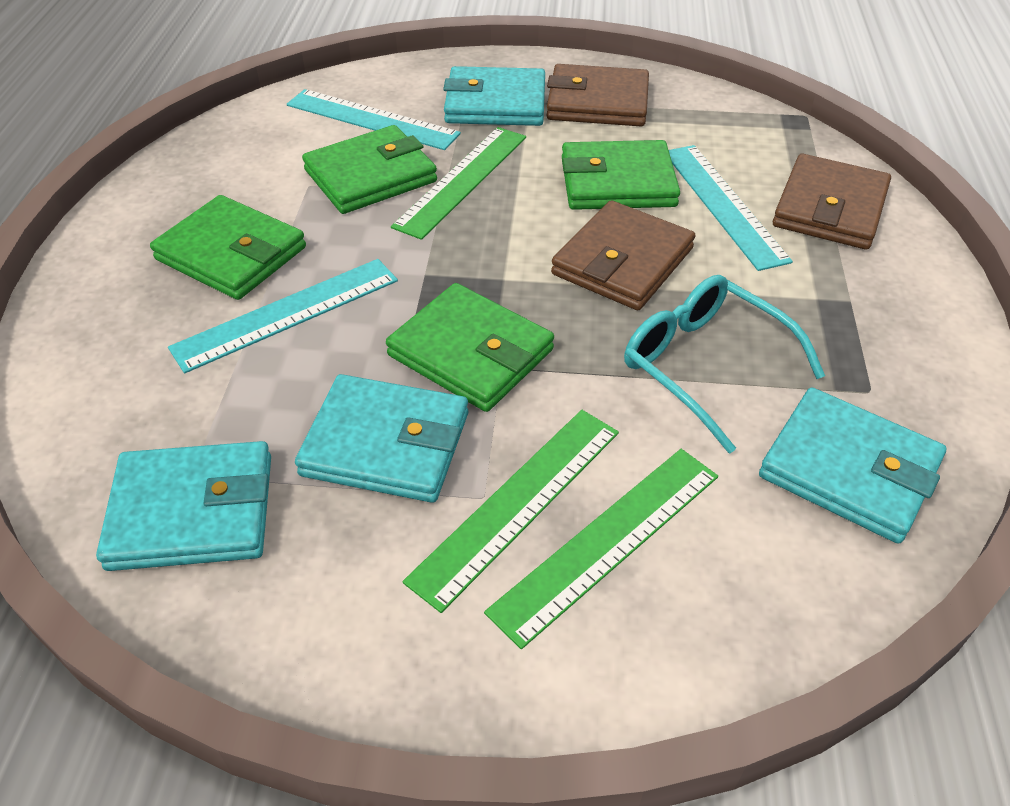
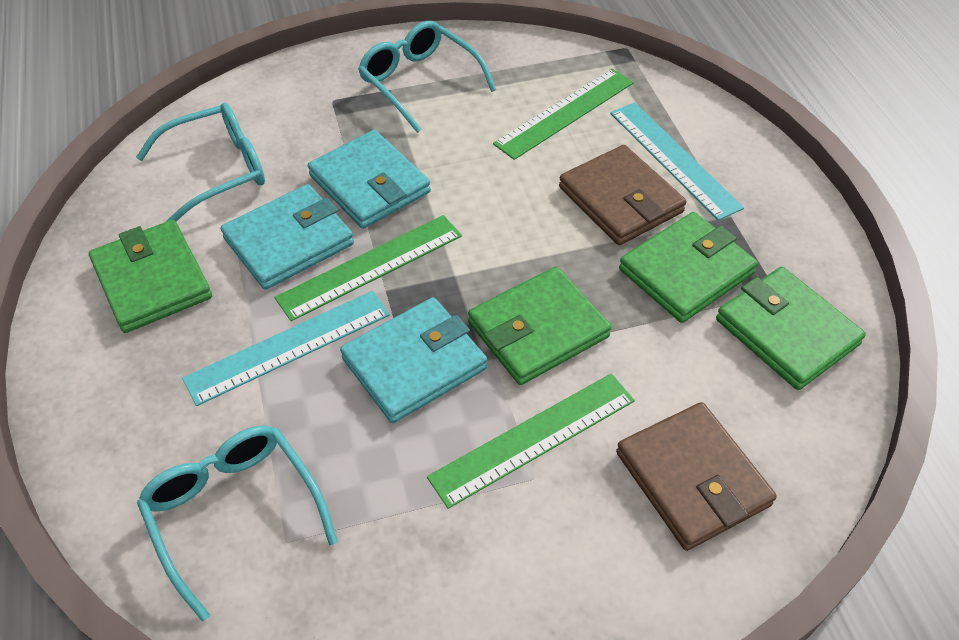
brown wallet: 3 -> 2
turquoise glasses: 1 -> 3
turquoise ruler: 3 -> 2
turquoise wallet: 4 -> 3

************

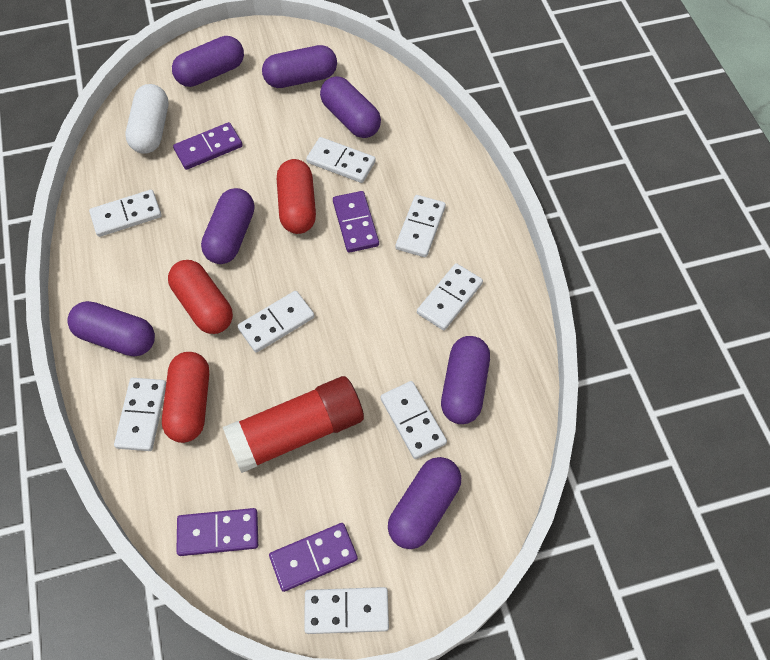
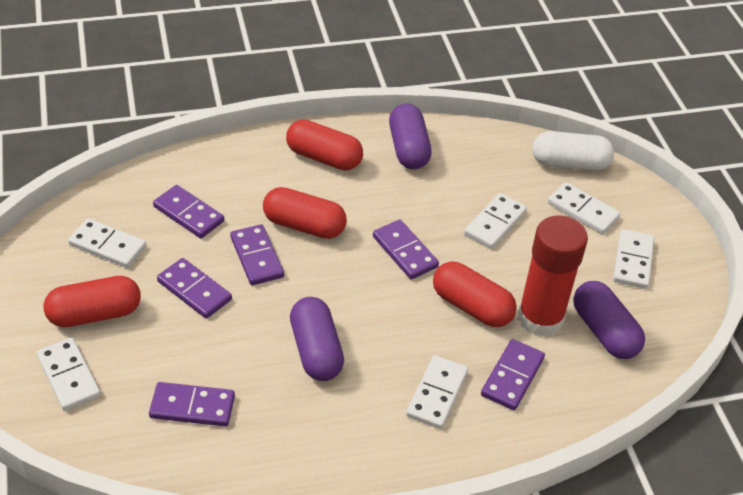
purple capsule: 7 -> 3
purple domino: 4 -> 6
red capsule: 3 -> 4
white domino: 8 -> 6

************

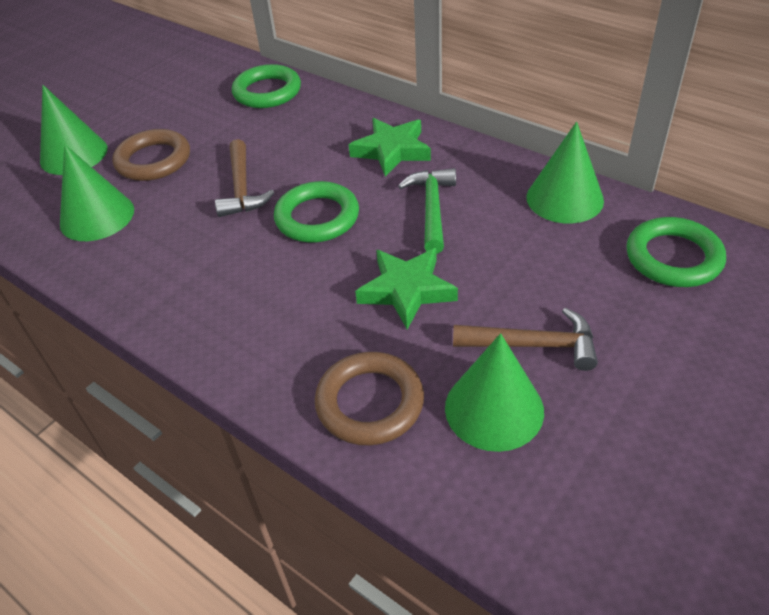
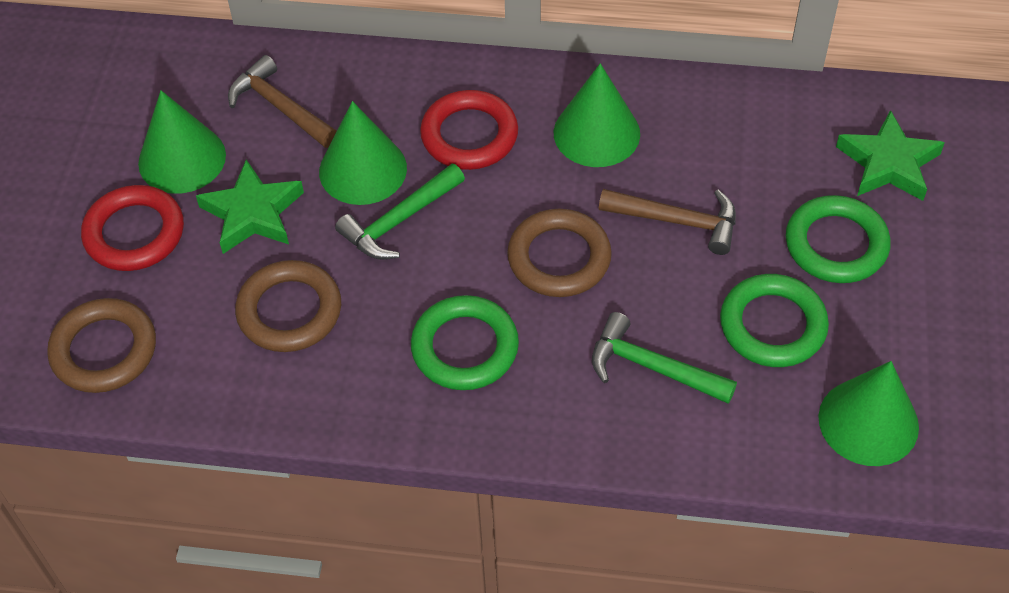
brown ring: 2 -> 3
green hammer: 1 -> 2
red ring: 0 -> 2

************

**EXERCISE DESCRIPTION**
When the line with "purple capsule: 7 -> 3" is reached in the data above, start copying there, and copy each line exactly until the line with "white domino: 8 -> 6" has been copied; copy nothing else.

**WRITTEN RESPONSE**
purple capsule: 7 -> 3
purple domino: 4 -> 6
red capsule: 3 -> 4
white domino: 8 -> 6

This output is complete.